[[ EXERCISE DATA open ]]

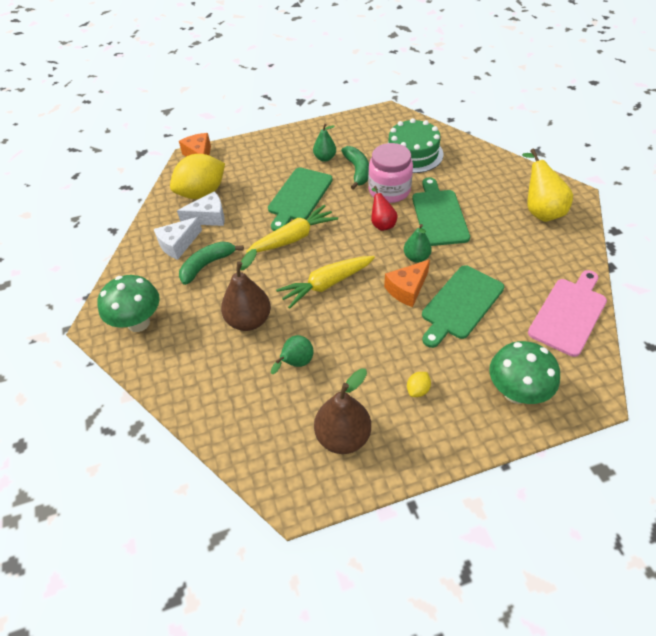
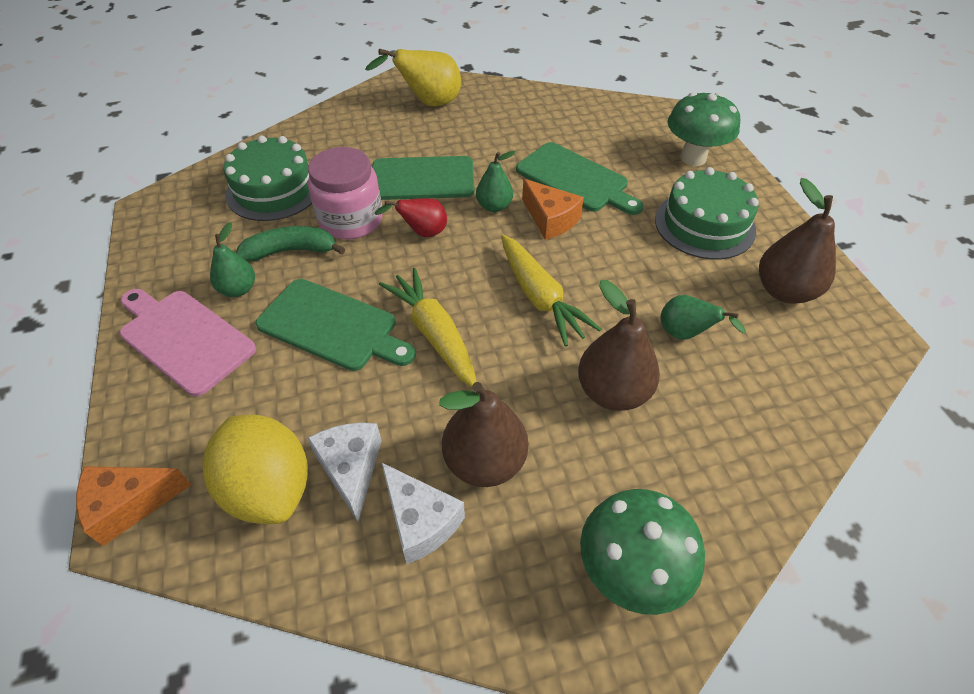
camera: 90 degrees left, 0 degrees up
green banana [179,241,244,285] -> brown pear [439,382,528,487]
yellow lemon [407,372,431,397] -> green cake [655,167,759,260]
pink cutting board [528,270,607,357] -> pink cutting board moved to [120,289,256,397]

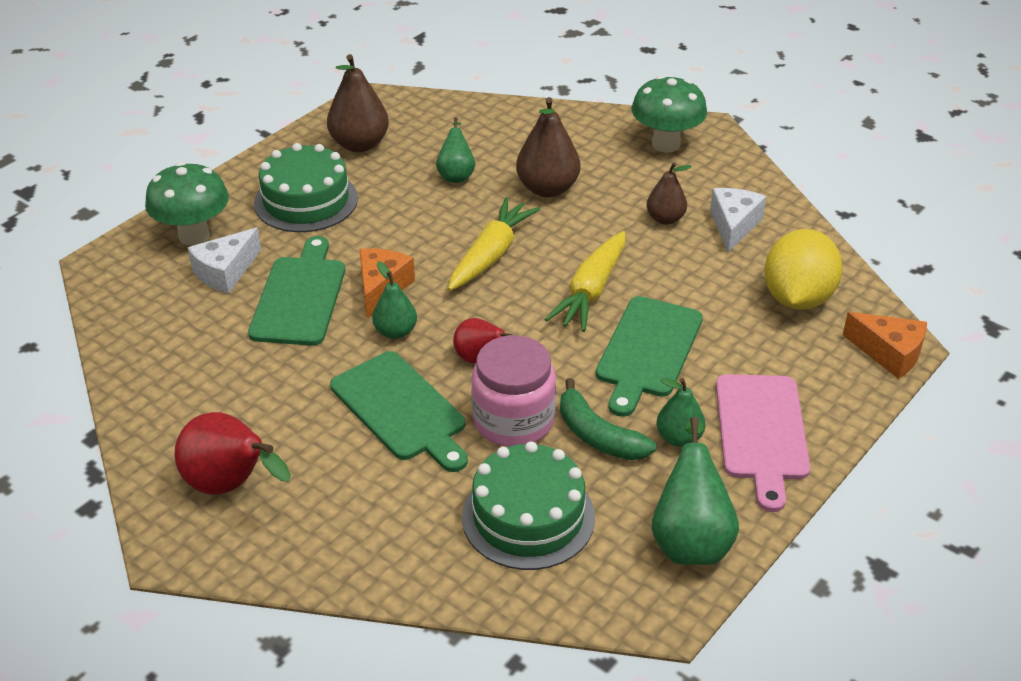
camera: 125 degrees left, 10 degrees down
green cutting board [255,279,416,371] -> green cutting board turned 150 degrees counterclockwise [596,296,703,417]
white cheese [307,423,382,522] -> white cheese moved to [188,228,261,294]
yellow pear [365,49,461,107] -> red pear [174,412,291,495]
brown pear [439,382,528,487] -> brown pear [647,162,692,225], size x0.62
none -> green pear [652,417,739,565]

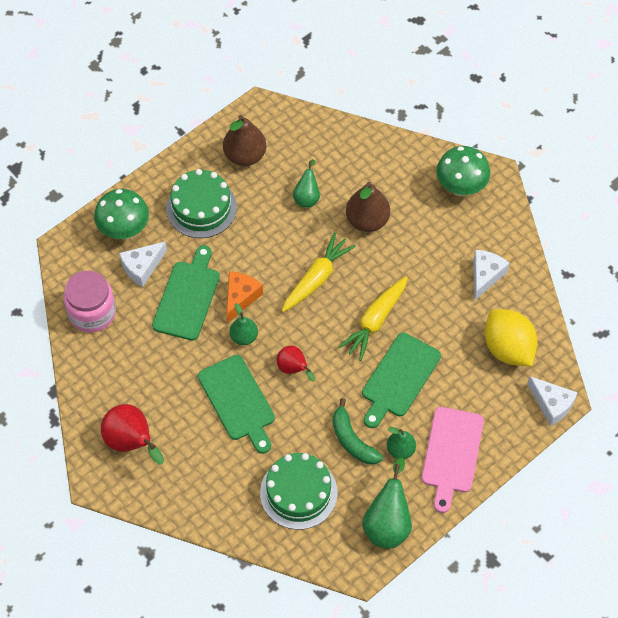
camera: 10 degrees right, 20 degrees up
pink jar [471,335,556,447] -> pink jar moved to [63,271,116,332]
brown pear [647,162,692,225] -> none
yellow lemon [764,229,843,310] -> yellow lemon turned 60 degrees counterclockwise [485,309,538,366]
orange cheese [843,312,927,379] -> white cheese [527,376,578,426]

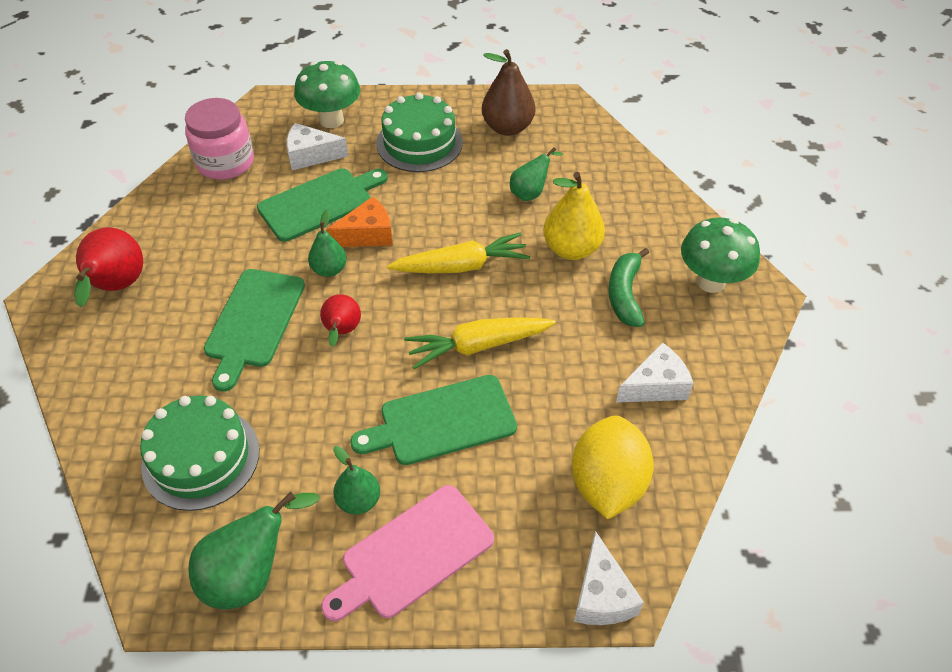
camera: 40 degrees right, 10 degrees down
green banana [333,398,383,464] -> green banana moved to [608,248,649,327]
brown pear [346,182,390,232] -> yellow pear [543,172,605,260]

[[ EXERCISE DATA closed ]]

- [WHAT IS EXPECTED] Return every line of the entries above that the string "down" appears in.

- [EXERCISE RESPONSE]
camera: 125 degrees left, 10 degrees down
camera: 40 degrees right, 10 degrees down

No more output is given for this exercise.